> Scene image comparisons:

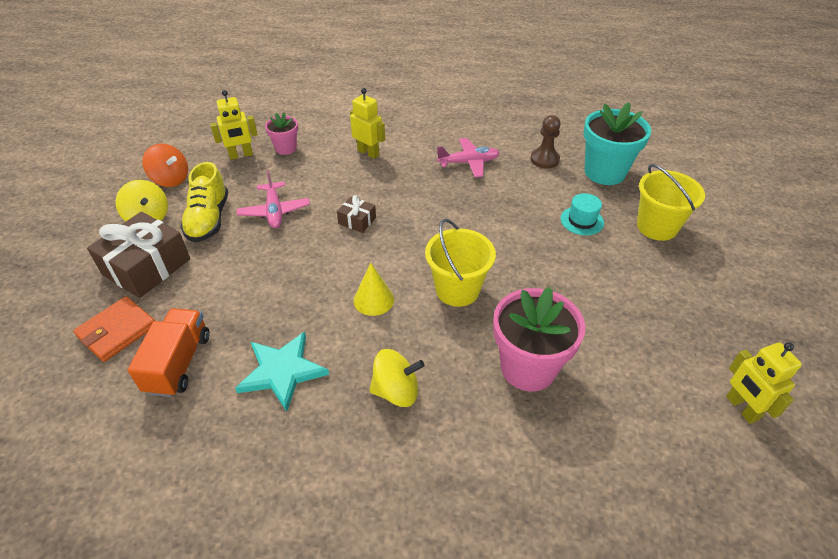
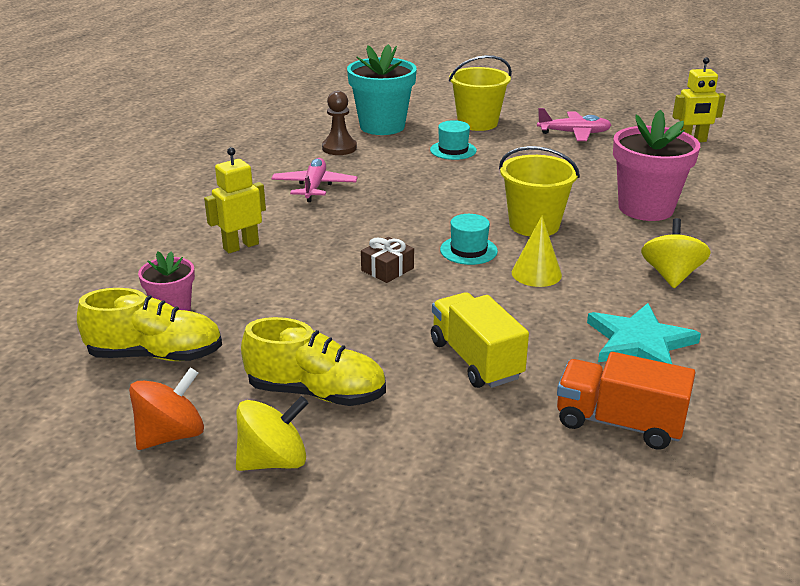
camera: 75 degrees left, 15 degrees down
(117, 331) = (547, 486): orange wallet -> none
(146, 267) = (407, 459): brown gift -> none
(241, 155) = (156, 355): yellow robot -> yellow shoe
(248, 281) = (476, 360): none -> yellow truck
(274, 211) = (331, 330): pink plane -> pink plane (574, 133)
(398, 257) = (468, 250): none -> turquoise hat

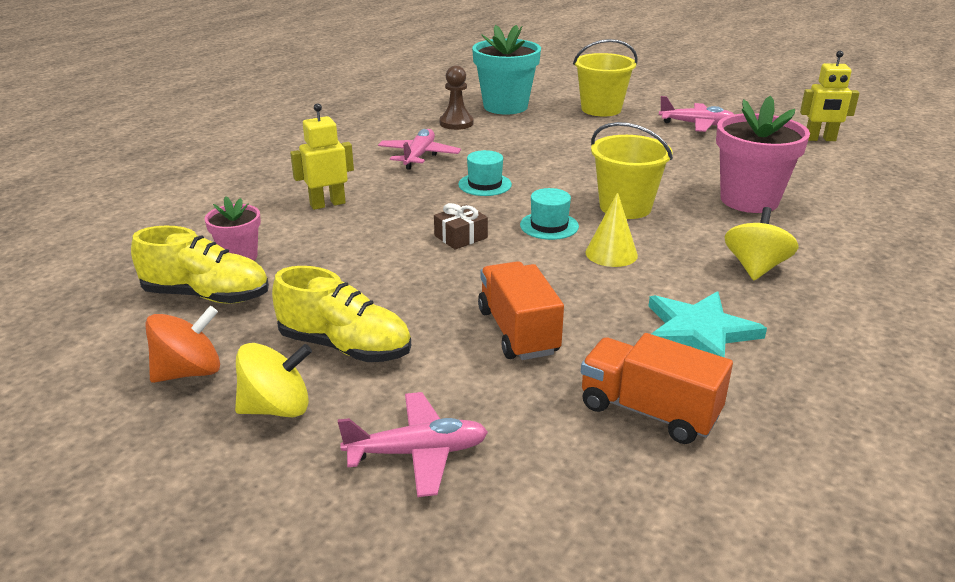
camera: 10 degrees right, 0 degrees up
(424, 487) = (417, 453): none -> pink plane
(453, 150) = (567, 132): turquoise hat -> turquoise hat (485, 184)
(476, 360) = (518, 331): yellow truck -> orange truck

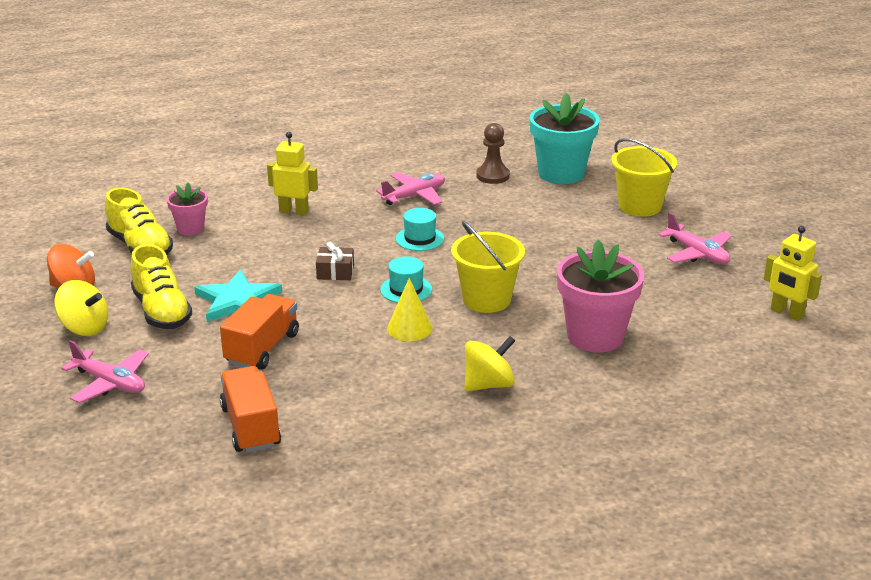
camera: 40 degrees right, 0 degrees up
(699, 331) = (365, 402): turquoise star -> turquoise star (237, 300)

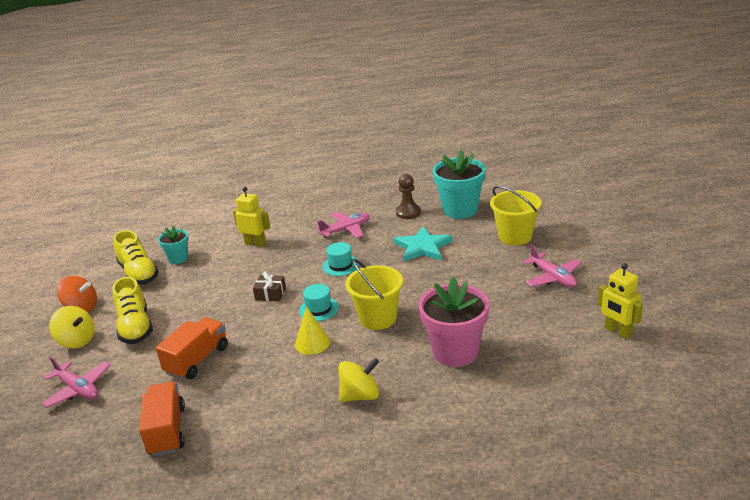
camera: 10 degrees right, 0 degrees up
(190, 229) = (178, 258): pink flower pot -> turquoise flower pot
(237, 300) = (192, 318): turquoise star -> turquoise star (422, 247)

--

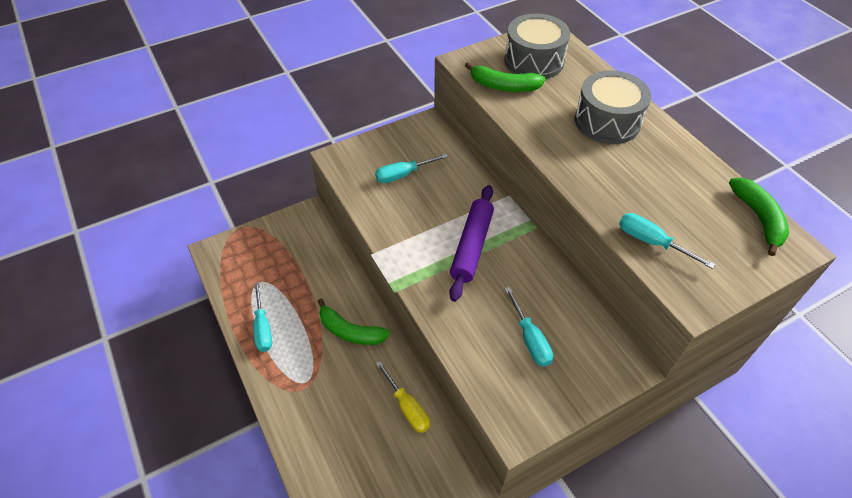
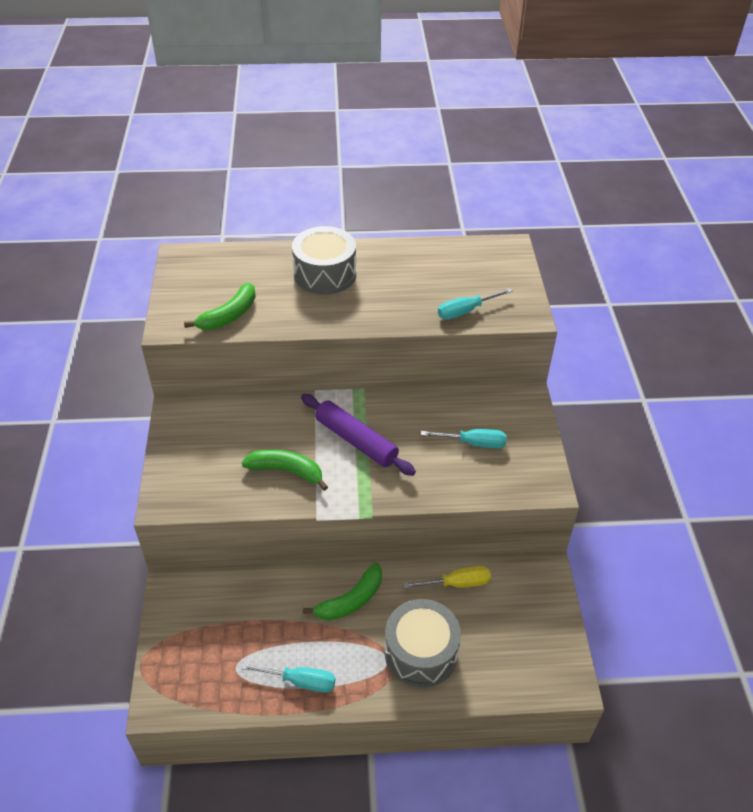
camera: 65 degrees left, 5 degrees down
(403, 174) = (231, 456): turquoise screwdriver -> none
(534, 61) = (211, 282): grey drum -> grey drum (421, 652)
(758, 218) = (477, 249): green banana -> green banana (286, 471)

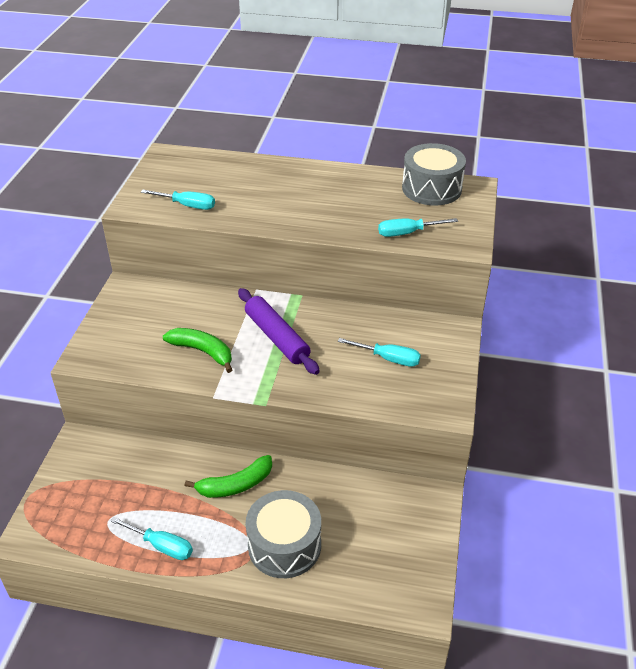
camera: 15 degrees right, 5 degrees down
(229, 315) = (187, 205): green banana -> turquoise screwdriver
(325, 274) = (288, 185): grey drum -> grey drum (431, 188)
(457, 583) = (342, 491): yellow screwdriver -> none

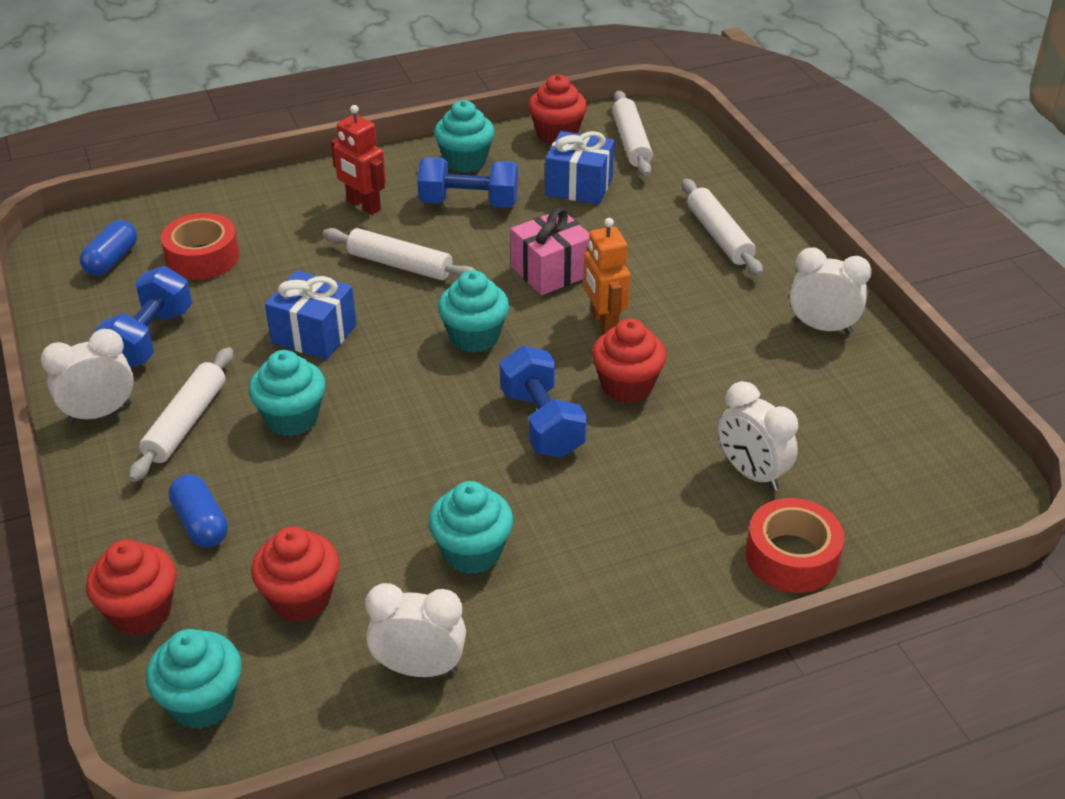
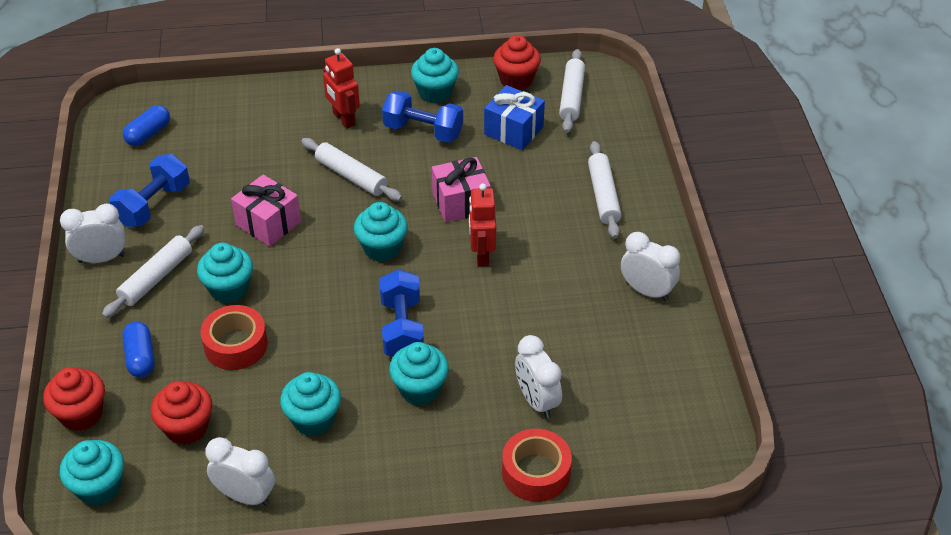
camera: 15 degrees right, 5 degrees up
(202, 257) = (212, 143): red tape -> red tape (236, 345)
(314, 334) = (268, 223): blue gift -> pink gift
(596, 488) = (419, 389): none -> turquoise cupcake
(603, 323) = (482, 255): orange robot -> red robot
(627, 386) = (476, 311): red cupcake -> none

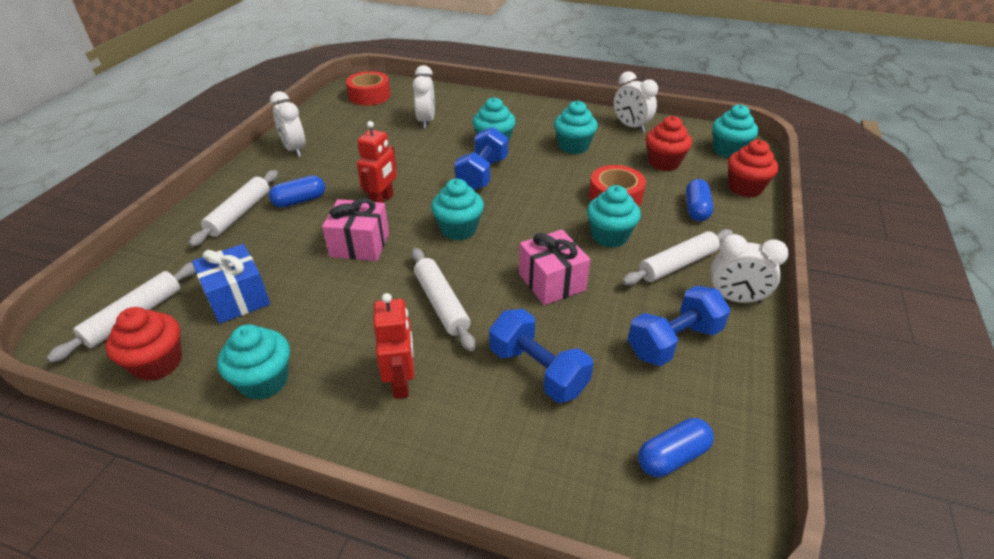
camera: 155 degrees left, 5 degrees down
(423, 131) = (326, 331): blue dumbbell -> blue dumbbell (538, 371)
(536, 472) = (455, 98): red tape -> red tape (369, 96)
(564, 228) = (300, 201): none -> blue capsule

> WORK INSTRUCTION: Give exactly the lines above that run from the line with "camera: 75 degrees left, 15 degrees down" to the line with "(237, 300) = (192, 318): turquoise", both included, leaving every picture out.

> EXERCISE SOLUTION:
camera: 75 degrees left, 15 degrees down
(117, 331) = (547, 486): orange wallet -> none
(146, 267) = (407, 459): brown gift -> none
(241, 155) = (156, 355): yellow robot -> yellow shoe
(248, 281) = (476, 360): none -> yellow truck
(274, 211) = (331, 330): pink plane -> pink plane (574, 133)
(398, 257) = (468, 250): none -> turquoise hat

camera: 10 degrees right, 0 degrees up
(424, 487) = (417, 453): none -> pink plane
(453, 150) = (567, 132): turquoise hat -> turquoise hat (485, 184)
(476, 360) = (518, 331): yellow truck -> orange truck

camera: 40 degrees right, 0 degrees up
(699, 331) = (365, 402): turquoise star -> turquoise star (237, 300)

camera: 10 degrees right, 0 degrees up
(190, 229) = (178, 258): pink flower pot -> turquoise flower pot
(237, 300) = (192, 318): turquoise star -> turquoise star (422, 247)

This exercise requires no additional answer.